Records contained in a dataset
□ □ □ □ □

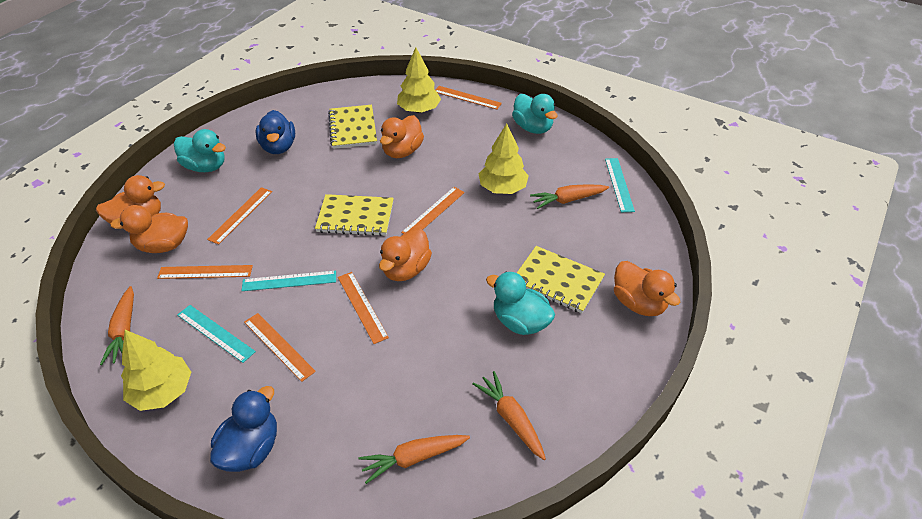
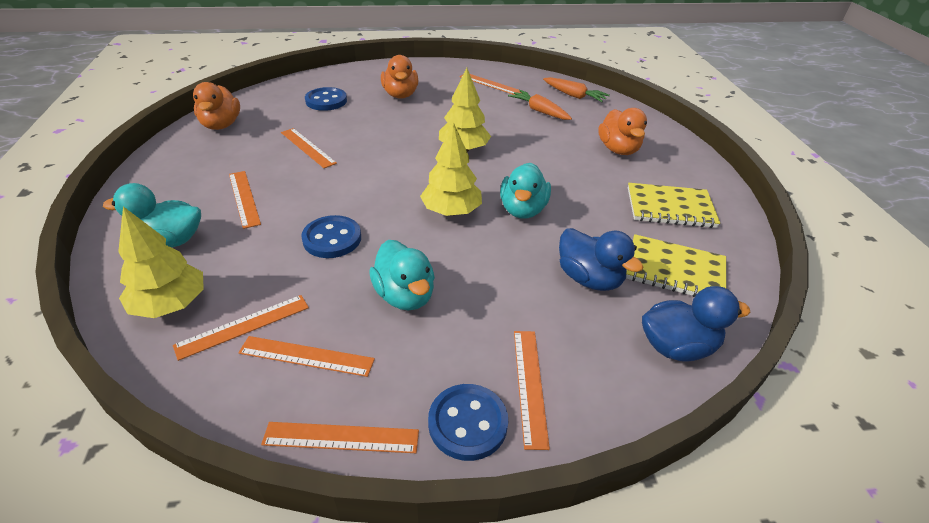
blue button: 0 -> 3
orange carrot: 4 -> 2
orange duck: 5 -> 3
orange ruler: 6 -> 7
turquoise ruler: 3 -> 0
yellow notebook: 3 -> 2

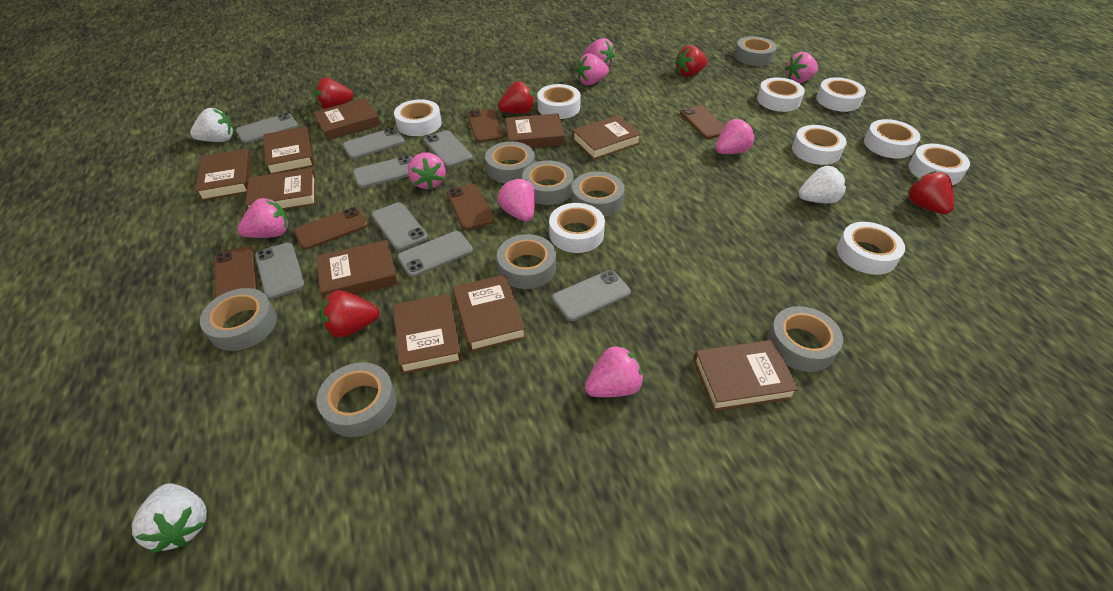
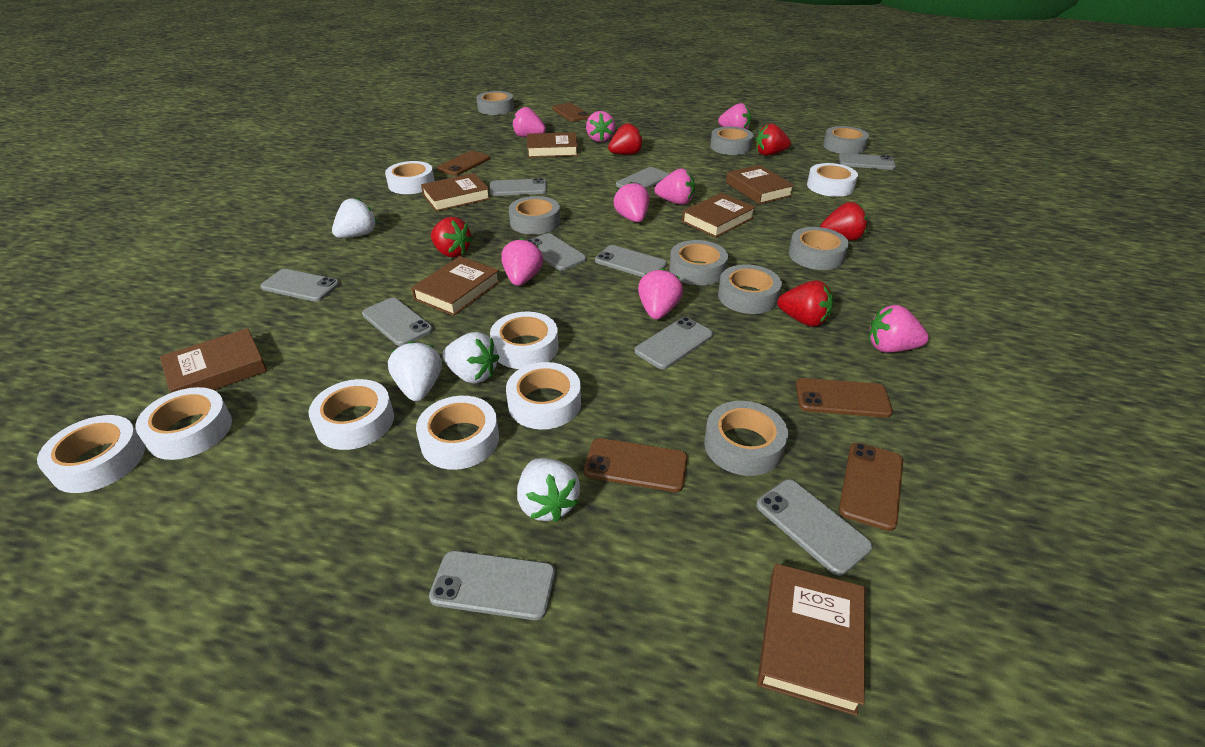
brown book: 10 -> 7
grey phone: 8 -> 10
white strawberry: 3 -> 4
white tape: 9 -> 8

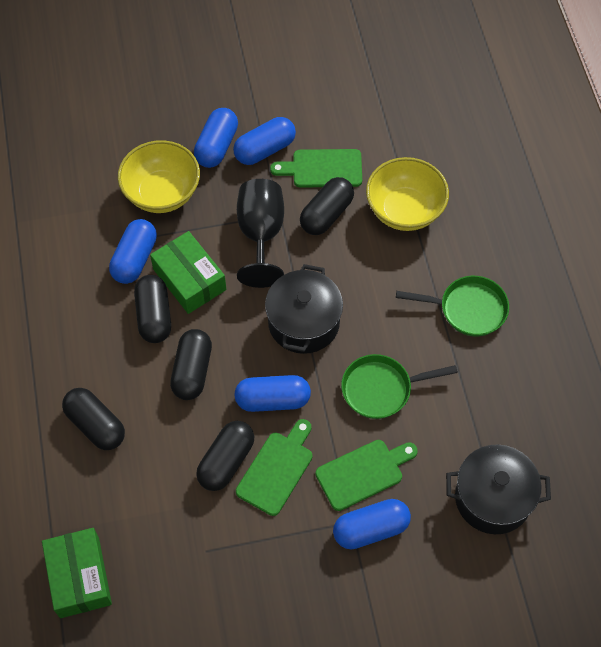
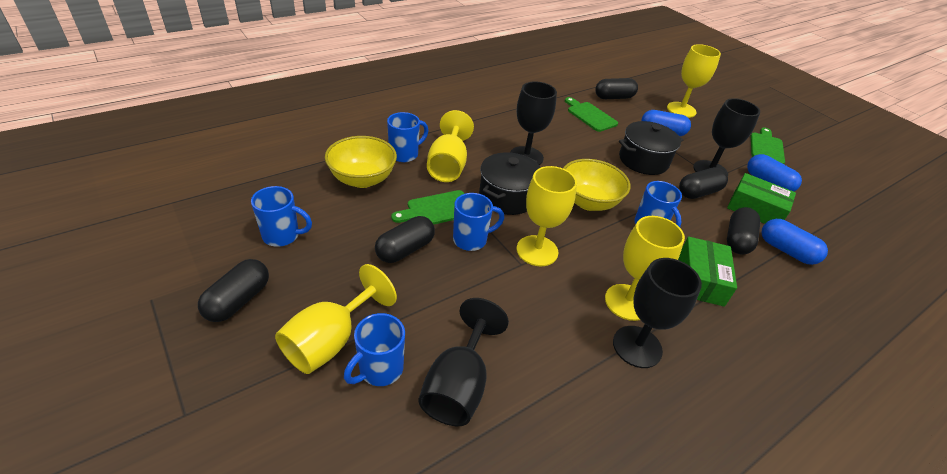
black goblet: 1 -> 4
blue capsule: 5 -> 3
blue mug: 0 -> 5
green pan: 2 -> 0
yellow goblet: 0 -> 5

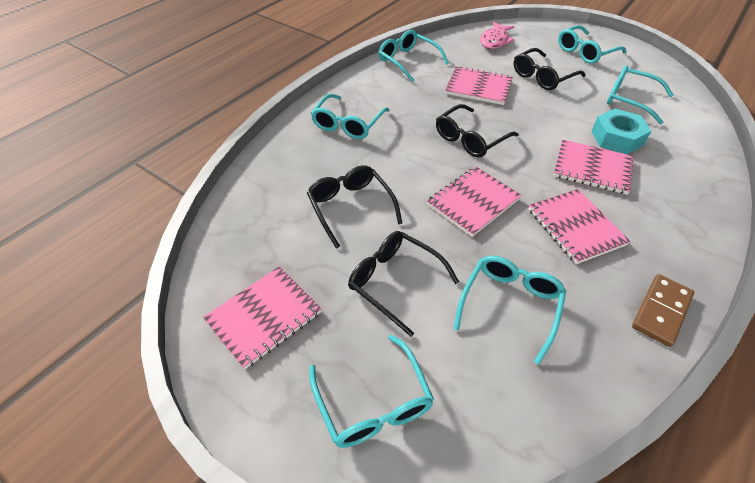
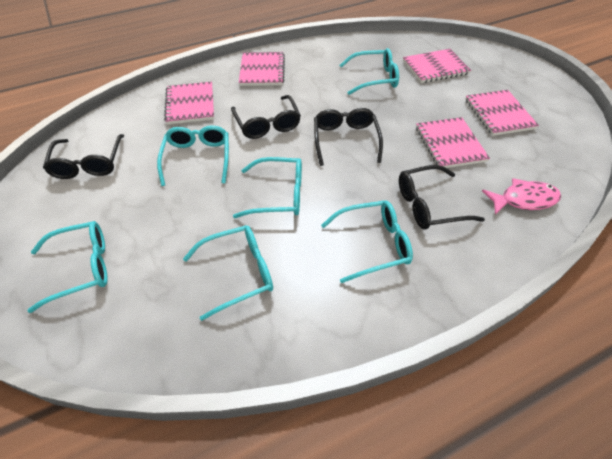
brown domino: 1 -> 0
turquoise nut: 1 -> 0

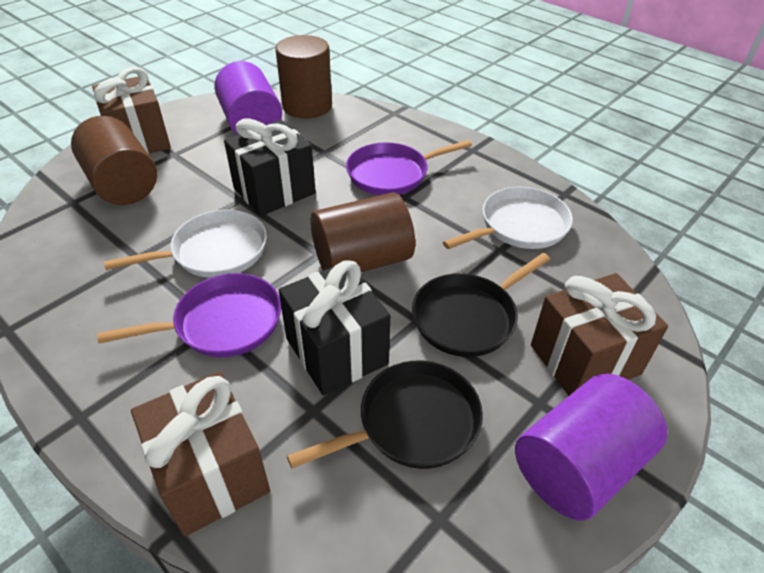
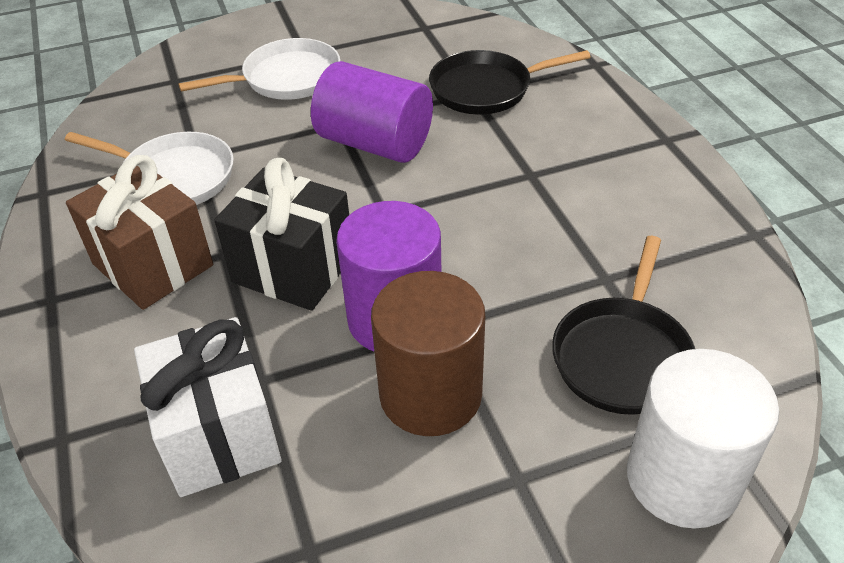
black gift: 2 -> 1
brown cylinder: 3 -> 1
brown gift: 3 -> 1
purple pan: 2 -> 0
white cylinder: 0 -> 1
white gift: 0 -> 1

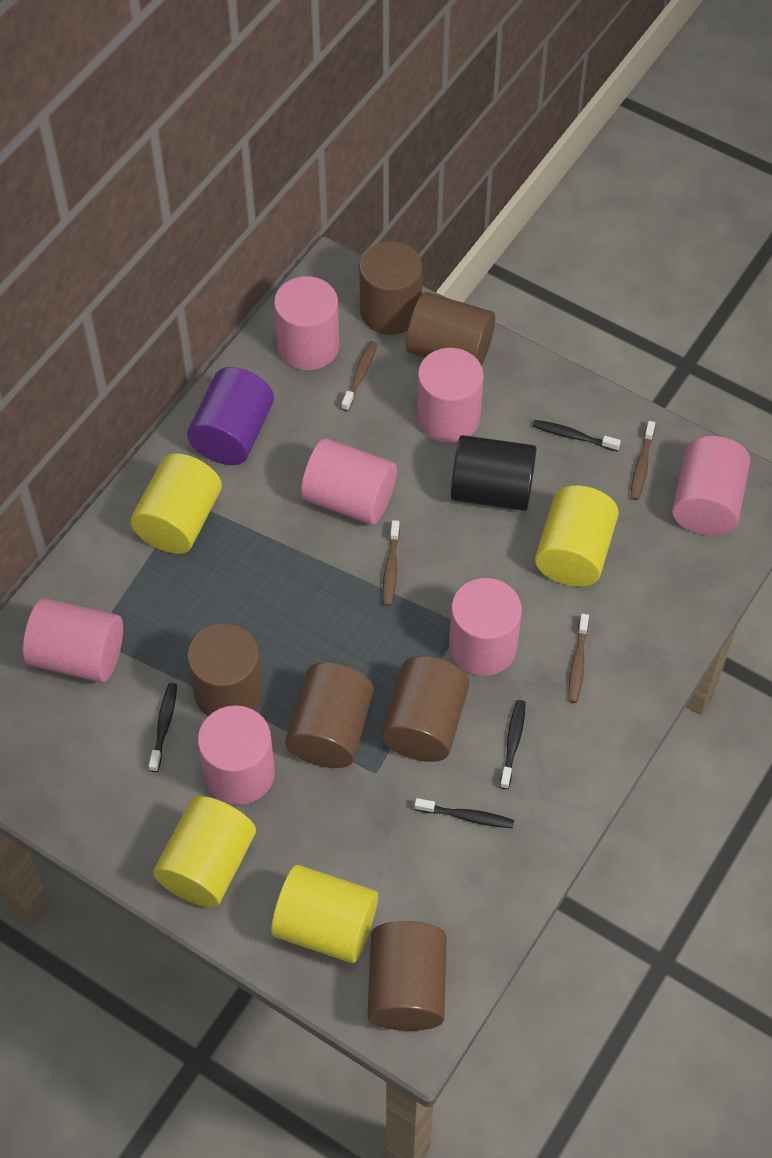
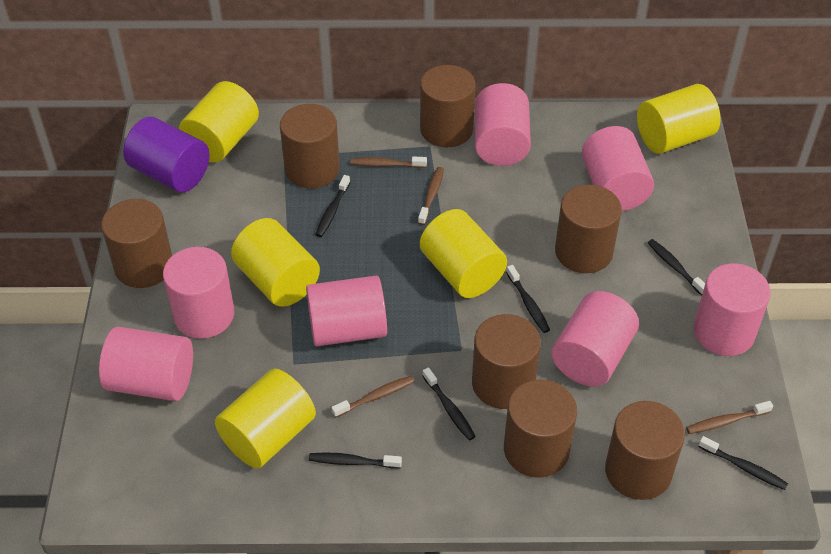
black cylinder: 1 -> 0
black toothbrush: 4 -> 6
brown cylinder: 6 -> 7
yellow cylinder: 4 -> 5

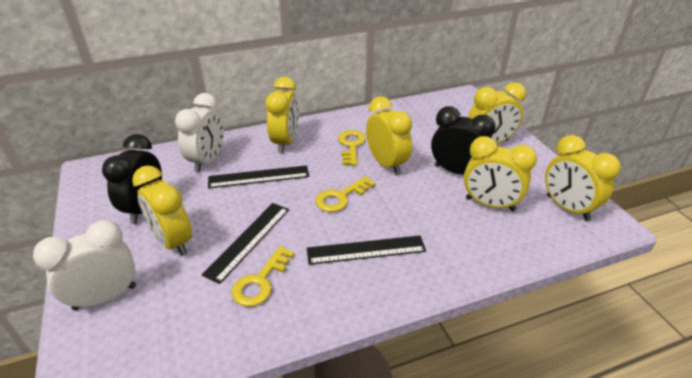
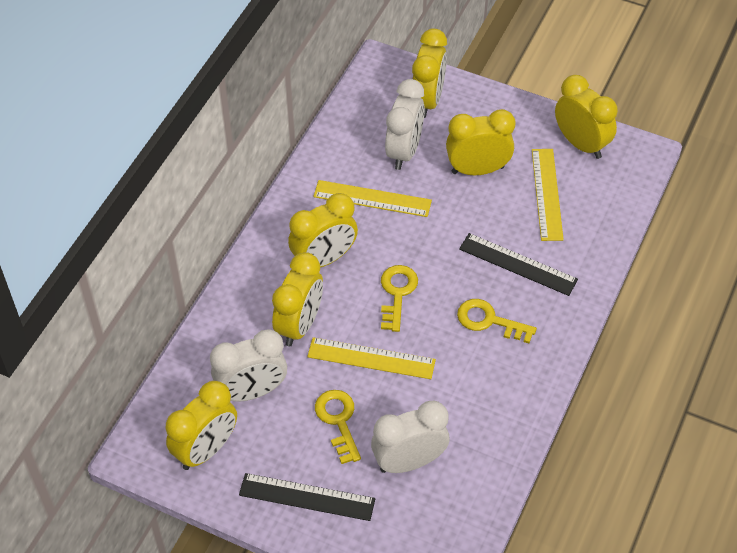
black clock: 2 -> 0
black ruler: 3 -> 2
white clock: 2 -> 3
yellow ruler: 0 -> 3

□ □ □ □ □

--- TASK DIRECTIONS ---
Each record above, in full: return it exactly, pictures excluded.

--- WRITTEN ANSWER ---
blue button: 0 -> 3
orange carrot: 4 -> 2
orange duck: 5 -> 3
orange ruler: 6 -> 7
turquoise ruler: 3 -> 0
yellow notebook: 3 -> 2

brown book: 10 -> 7
grey phone: 8 -> 10
white strawberry: 3 -> 4
white tape: 9 -> 8

black goblet: 1 -> 4
blue capsule: 5 -> 3
blue mug: 0 -> 5
green pan: 2 -> 0
yellow goblet: 0 -> 5

brown domino: 1 -> 0
turquoise nut: 1 -> 0

black gift: 2 -> 1
brown cylinder: 3 -> 1
brown gift: 3 -> 1
purple pan: 2 -> 0
white cylinder: 0 -> 1
white gift: 0 -> 1

black cylinder: 1 -> 0
black toothbrush: 4 -> 6
brown cylinder: 6 -> 7
yellow cylinder: 4 -> 5

black clock: 2 -> 0
black ruler: 3 -> 2
white clock: 2 -> 3
yellow ruler: 0 -> 3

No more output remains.